== Task objective ==
Leave out the pictures and retype exactly the lines from the one with "none -> orange plate B5:C5 level 1" through the end of the records.
[Material for this task]
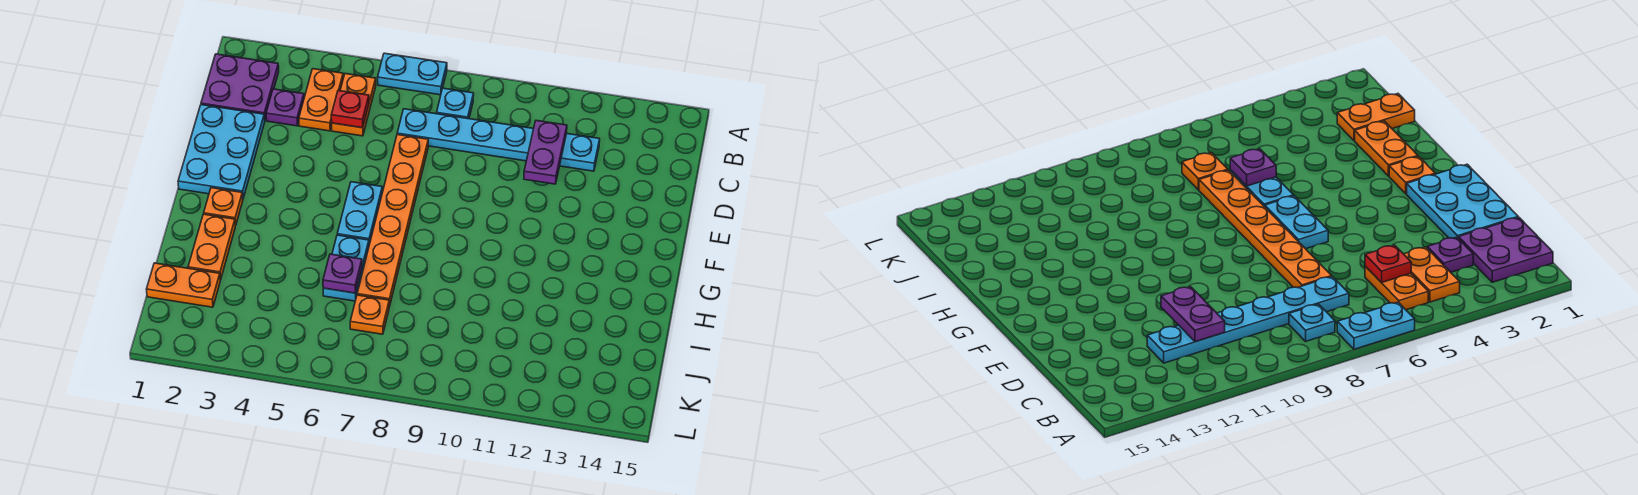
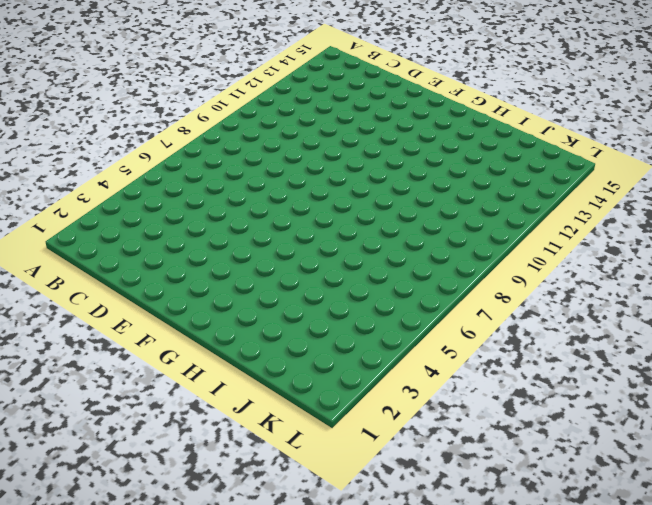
none -> cyan plate A6:A7 level 1
none -> purple plate B1:C2 level 1
none -> orange plate B4:C4 level 1

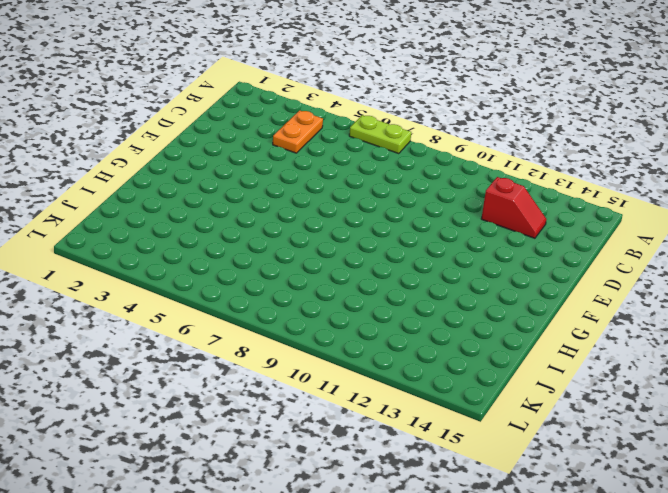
lime plate A6:A7 level 1 -> cyan plate A6:A7 level 1
red slope C12:C13 level 1 top 12 -> cyan plate C7:C12 level 1
none -> purple plate B1:C2 level 1
none -> orange plate B5:C5 level 1
none -> cyan plate B8 level 1

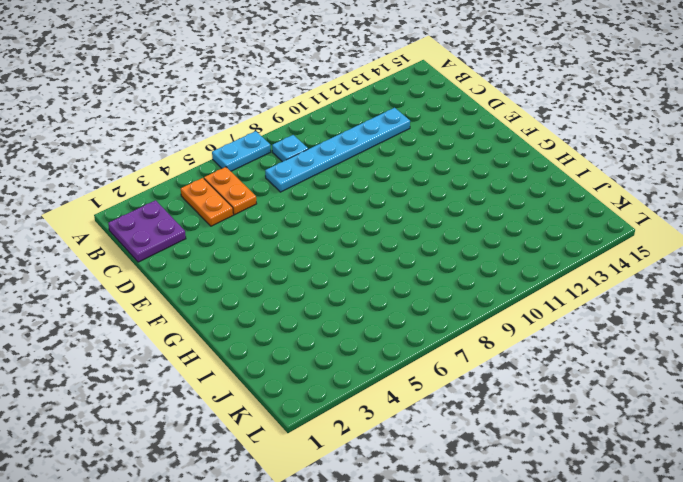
none -> purple plate C3 level 1
none -> cyan plate D1:F2 level 1
none -> orange plate D7:I7 level 1

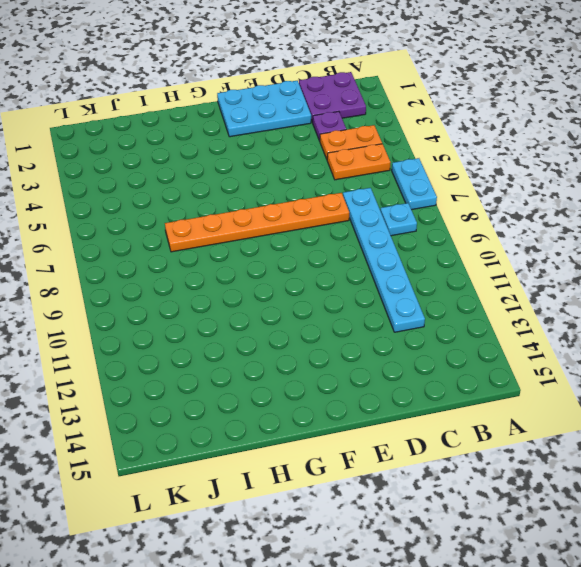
none -> cyan plate F6:G6 level 1
none -> orange plate G2 level 1
none -> orange plate H2:I2 level 1

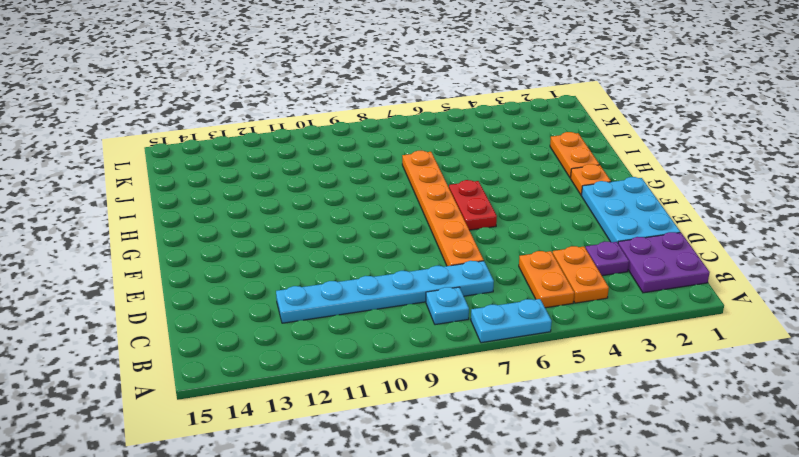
red plate F6:G6 level 1 -> cyan plate F6:G6 level 1
none -> cyan plate H6:I6 level 1
none -> orange plate J1:J2 level 1
none -> orange plate J7 level 1

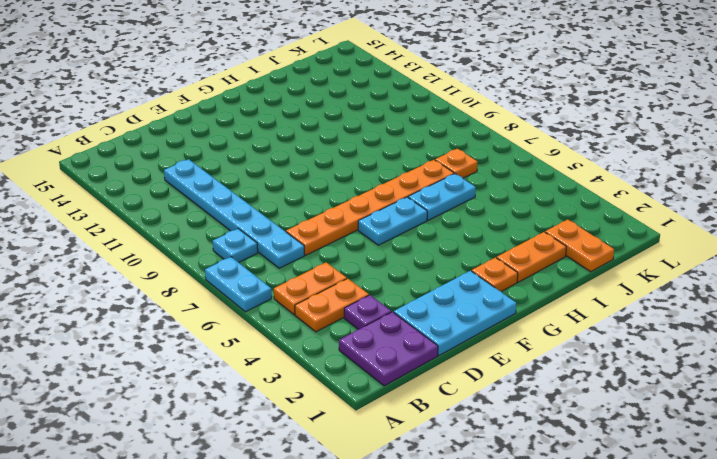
none -> red plate C5 level 2
none -> purple plate C11:D11 level 2
none -> purple plate I6 level 2

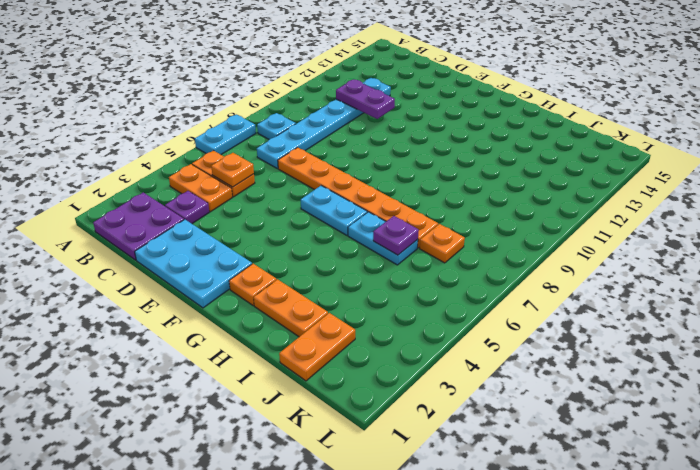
orange plate C5 level 2 -> red plate C5 level 2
[/Material for this task]
== Written answer ==
none -> orange plate B5:C5 level 1
none -> cyan plate B8 level 1

none -> purple plate C3 level 1
none -> cyan plate D1:F2 level 1
none -> orange plate D7:I7 level 1

none -> cyan plate F6:G6 level 1
none -> orange plate G2 level 1
none -> orange plate H2:I2 level 1

red plate F6:G6 level 1 -> cyan plate F6:G6 level 1
none -> cyan plate H6:I6 level 1
none -> orange plate J1:J2 level 1
none -> orange plate J7 level 1

none -> red plate C5 level 2
none -> purple plate C11:D11 level 2
none -> purple plate I6 level 2

orange plate C5 level 2 -> red plate C5 level 2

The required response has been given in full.